**Your instructions**: For the entries below, count the lines that contain the word "banana" and reply with that number only.
··········
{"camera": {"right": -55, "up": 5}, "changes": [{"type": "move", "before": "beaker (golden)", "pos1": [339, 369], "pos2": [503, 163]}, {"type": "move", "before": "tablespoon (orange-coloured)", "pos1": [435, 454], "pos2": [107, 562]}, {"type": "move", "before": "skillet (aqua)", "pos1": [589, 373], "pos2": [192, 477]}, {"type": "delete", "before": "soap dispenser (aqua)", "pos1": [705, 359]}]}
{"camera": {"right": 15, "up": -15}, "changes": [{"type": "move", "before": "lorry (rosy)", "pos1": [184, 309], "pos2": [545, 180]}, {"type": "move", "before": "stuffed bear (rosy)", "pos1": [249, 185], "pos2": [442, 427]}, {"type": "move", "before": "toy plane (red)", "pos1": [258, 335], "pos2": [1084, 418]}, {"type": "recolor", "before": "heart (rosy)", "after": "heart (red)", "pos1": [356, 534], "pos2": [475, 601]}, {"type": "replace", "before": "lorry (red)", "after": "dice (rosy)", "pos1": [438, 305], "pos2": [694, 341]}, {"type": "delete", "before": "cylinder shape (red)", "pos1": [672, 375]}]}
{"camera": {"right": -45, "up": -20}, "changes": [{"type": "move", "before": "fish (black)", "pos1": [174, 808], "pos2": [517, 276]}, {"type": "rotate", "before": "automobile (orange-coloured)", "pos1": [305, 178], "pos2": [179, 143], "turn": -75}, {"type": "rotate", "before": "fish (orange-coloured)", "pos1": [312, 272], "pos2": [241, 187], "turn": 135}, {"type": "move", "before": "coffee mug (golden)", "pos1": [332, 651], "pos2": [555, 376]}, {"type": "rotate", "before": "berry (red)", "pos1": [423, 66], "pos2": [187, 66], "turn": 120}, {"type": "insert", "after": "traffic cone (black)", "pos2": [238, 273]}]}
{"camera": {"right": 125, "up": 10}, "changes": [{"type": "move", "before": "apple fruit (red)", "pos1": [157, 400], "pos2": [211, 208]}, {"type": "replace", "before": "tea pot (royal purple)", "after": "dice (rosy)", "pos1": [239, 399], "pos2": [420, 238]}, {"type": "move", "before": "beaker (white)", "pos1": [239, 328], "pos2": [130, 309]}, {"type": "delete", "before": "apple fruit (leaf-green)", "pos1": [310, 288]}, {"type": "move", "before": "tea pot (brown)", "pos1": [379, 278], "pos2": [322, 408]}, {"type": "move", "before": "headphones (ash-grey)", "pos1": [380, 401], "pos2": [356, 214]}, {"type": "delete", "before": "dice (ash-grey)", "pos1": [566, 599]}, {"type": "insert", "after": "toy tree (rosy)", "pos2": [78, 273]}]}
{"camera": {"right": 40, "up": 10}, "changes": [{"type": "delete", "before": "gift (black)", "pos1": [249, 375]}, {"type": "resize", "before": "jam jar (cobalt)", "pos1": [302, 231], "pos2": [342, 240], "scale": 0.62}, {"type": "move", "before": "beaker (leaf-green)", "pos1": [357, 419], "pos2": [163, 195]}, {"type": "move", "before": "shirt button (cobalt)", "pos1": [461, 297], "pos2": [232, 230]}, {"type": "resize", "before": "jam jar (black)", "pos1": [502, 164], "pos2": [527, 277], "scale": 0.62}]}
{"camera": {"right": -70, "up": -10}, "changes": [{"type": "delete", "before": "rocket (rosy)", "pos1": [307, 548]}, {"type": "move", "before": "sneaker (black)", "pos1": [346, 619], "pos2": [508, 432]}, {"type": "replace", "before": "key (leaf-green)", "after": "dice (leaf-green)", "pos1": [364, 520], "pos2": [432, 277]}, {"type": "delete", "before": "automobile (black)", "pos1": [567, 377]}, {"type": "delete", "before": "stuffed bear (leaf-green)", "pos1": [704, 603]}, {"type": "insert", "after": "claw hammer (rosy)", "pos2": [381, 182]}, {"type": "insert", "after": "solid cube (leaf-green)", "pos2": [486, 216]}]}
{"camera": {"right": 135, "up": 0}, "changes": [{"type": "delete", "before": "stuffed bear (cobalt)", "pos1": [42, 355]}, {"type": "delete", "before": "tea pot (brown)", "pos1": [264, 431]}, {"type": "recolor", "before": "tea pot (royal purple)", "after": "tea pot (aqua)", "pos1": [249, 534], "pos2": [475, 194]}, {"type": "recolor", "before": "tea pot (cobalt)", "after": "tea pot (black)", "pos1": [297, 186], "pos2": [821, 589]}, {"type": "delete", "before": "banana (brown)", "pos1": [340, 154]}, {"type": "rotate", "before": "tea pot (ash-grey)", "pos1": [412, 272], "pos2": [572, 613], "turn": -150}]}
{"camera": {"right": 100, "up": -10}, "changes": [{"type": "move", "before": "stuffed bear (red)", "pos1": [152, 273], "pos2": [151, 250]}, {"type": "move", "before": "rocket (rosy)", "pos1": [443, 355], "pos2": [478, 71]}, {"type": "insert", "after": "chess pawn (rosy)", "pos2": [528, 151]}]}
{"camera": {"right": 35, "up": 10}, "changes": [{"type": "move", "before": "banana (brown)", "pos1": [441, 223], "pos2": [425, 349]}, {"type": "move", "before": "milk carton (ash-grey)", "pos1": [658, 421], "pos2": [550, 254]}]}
··········
**Reply to the exercise**: 2